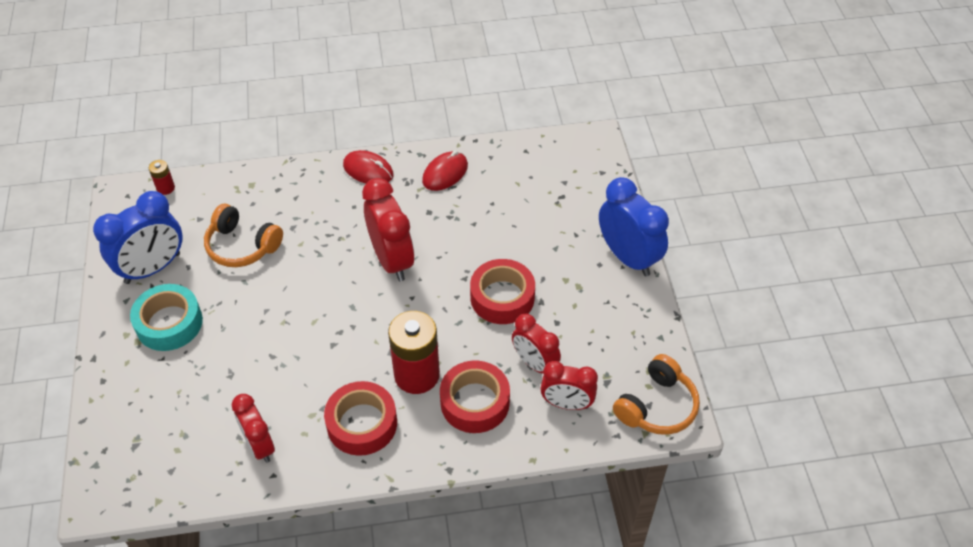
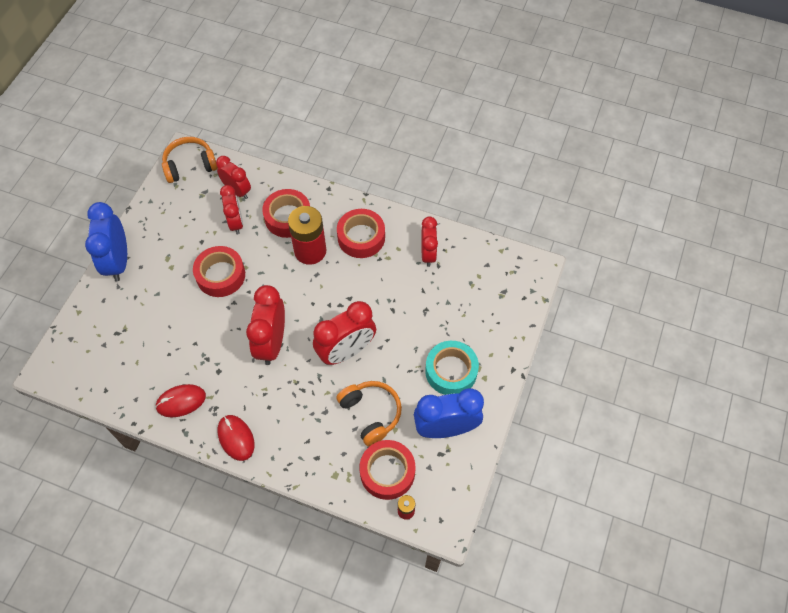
camera: 150 degrees left, 10 degrees up
(199, 208) = (387, 472): none -> red tape
(302, 289) = (346, 351): none -> red clock

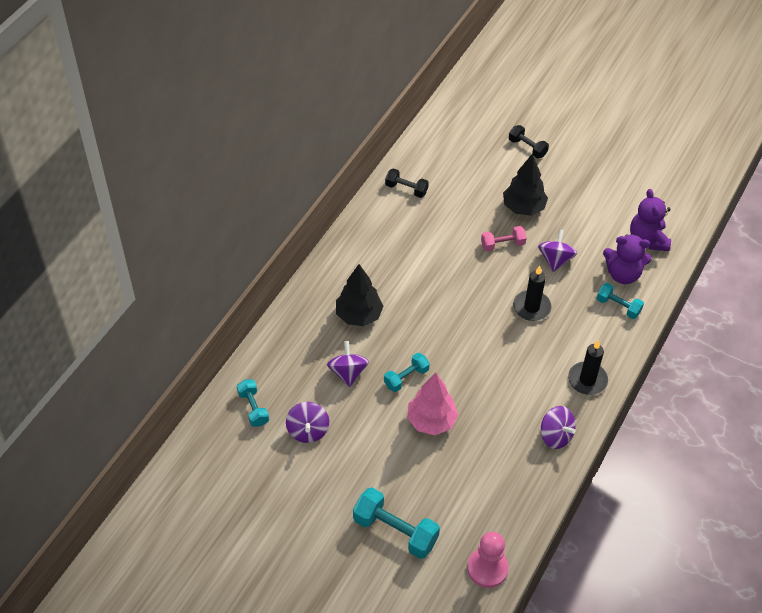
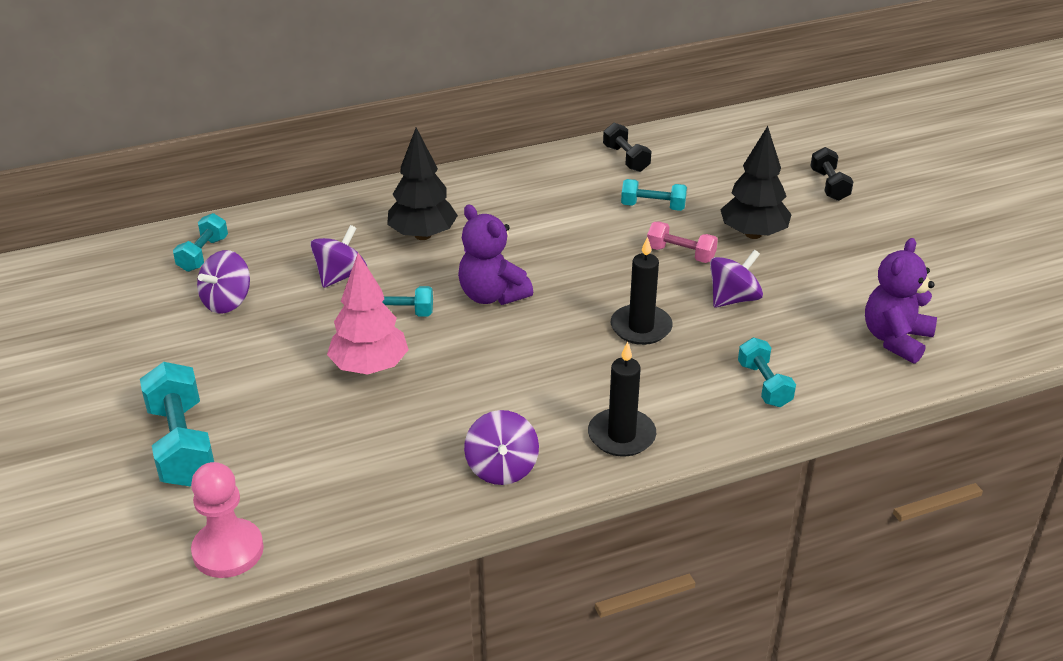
camera: 40 degrees right, 15 degrees down
(456, 218) = (653, 206): none -> turquoise dumbbell
(623, 274) = (813, 356): purple teddy bear -> purple teddy bear (492, 295)

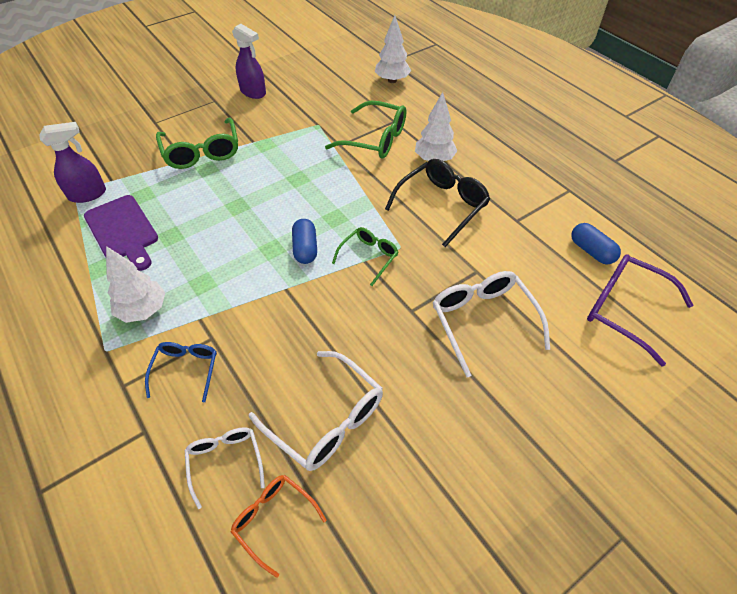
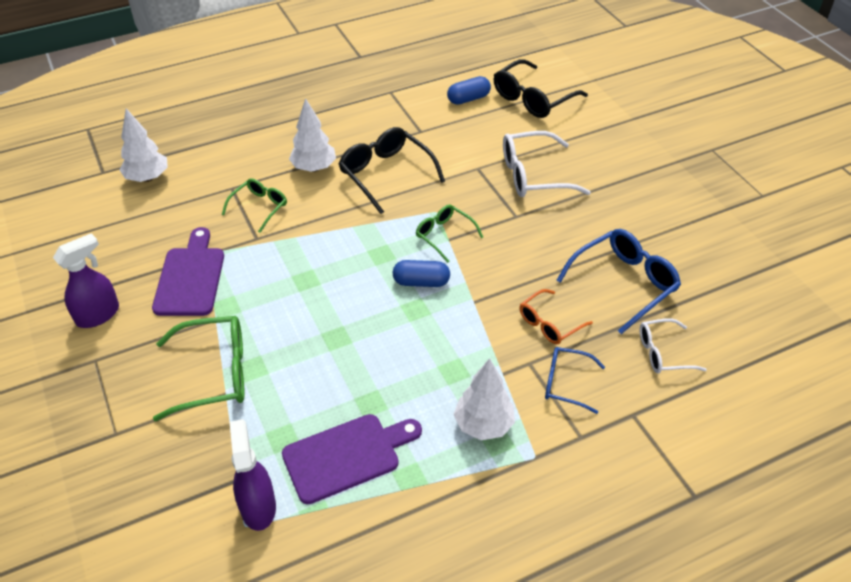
camera: 80 degrees left, 5 degrees down
(274, 520) = (711, 323): orange glasses -> orange glasses (549, 324)
(292, 122) = (190, 277): none -> purple cutting board
(326, 419) = (624, 284): white glasses -> blue glasses
(375, 139) = (259, 207): green glasses -> green glasses, size x0.60
(625, 310) = (533, 99): purple glasses -> black glasses

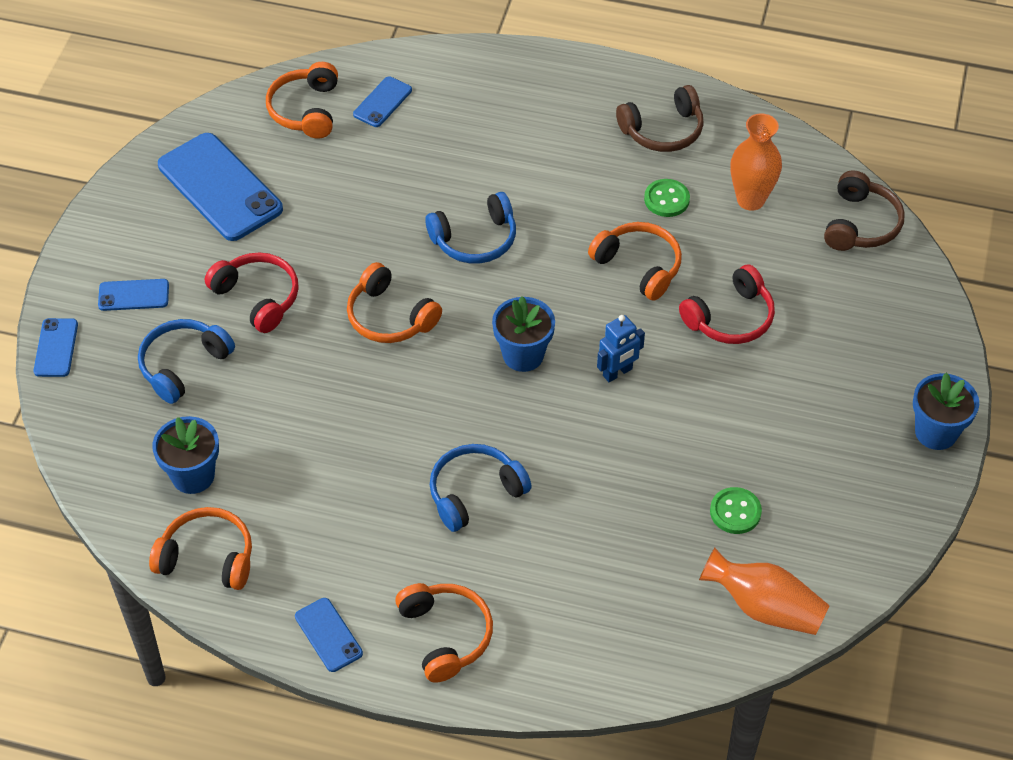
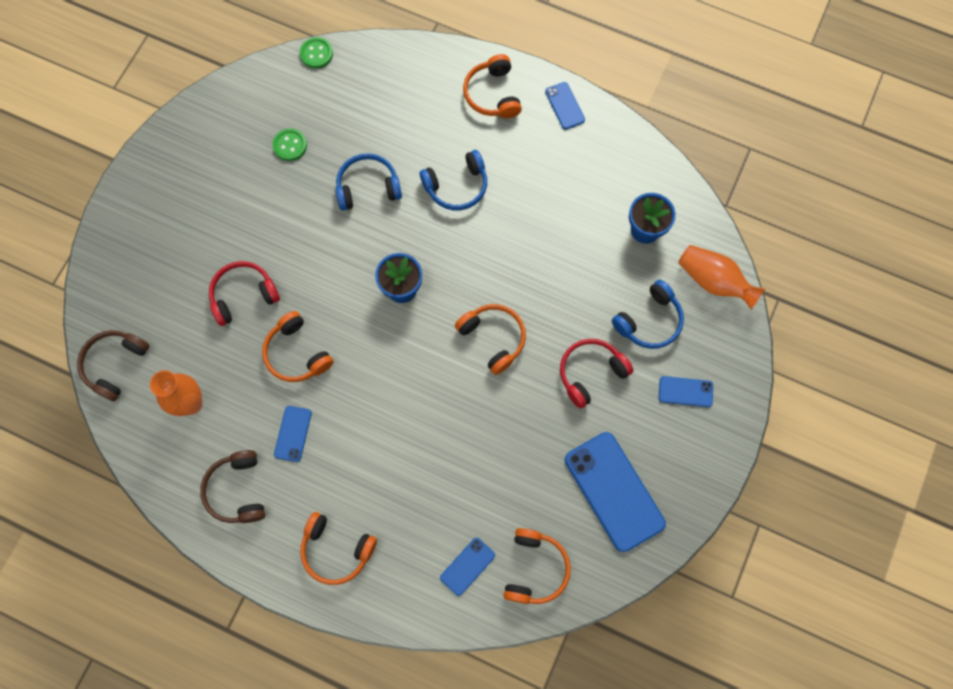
camera: 170 degrees left, 20 degrees up
(56, 348) = (743, 352): blue phone -> blue phone (293, 433)
(207, 557) = (637, 169): orange headphones -> orange headphones (336, 550)
(257, 297) = (591, 373): red headphones -> red headphones turned 90 degrees clockwise
(475, 239) = (416, 401): blue headphones -> blue headphones (368, 187)
(617, 373) = (338, 263): blue robot -> none
(663, 130) = (237, 490): brown headphones -> brown headphones turned 90 degrees counterclockwise
(666, 199) = (256, 415): green button -> green button (316, 54)
(764, 607) = (293, 80): orange vase -> orange vase (713, 281)
(936, 432) = (136, 180): blue flower pot -> none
════════════════════
◆ **Task brief**
Transcribe all of the records above exactly; no image should appear in what you write.

◆ **Task result**
camera: 150 degrees left, 10 degrees up
(199, 208) = (387, 472): none -> red tape
(302, 289) = (346, 351): none -> red clock

camera: 40 degrees right, 15 degrees down
(456, 218) = (653, 206): none -> turquoise dumbbell
(623, 274) = (813, 356): purple teddy bear -> purple teddy bear (492, 295)

camera: 80 degrees left, 5 degrees down
(274, 520) = (711, 323): orange glasses -> orange glasses (549, 324)
(292, 122) = (190, 277): none -> purple cutting board
(326, 419) = (624, 284): white glasses -> blue glasses
(375, 139) = (259, 207): green glasses -> green glasses, size x0.60
(625, 310) = (533, 99): purple glasses -> black glasses

camera: 170 degrees left, 20 degrees up
(56, 348) = (743, 352): blue phone -> blue phone (293, 433)
(207, 557) = (637, 169): orange headphones -> orange headphones (336, 550)
(257, 297) = (591, 373): red headphones -> red headphones turned 90 degrees clockwise
(475, 239) = (416, 401): blue headphones -> blue headphones (368, 187)
(617, 373) = (338, 263): blue robot -> none
(663, 130) = (237, 490): brown headphones -> brown headphones turned 90 degrees counterclockwise
(666, 199) = (256, 415): green button -> green button (316, 54)
(764, 607) = (293, 80): orange vase -> orange vase (713, 281)
(936, 432) = (136, 180): blue flower pot -> none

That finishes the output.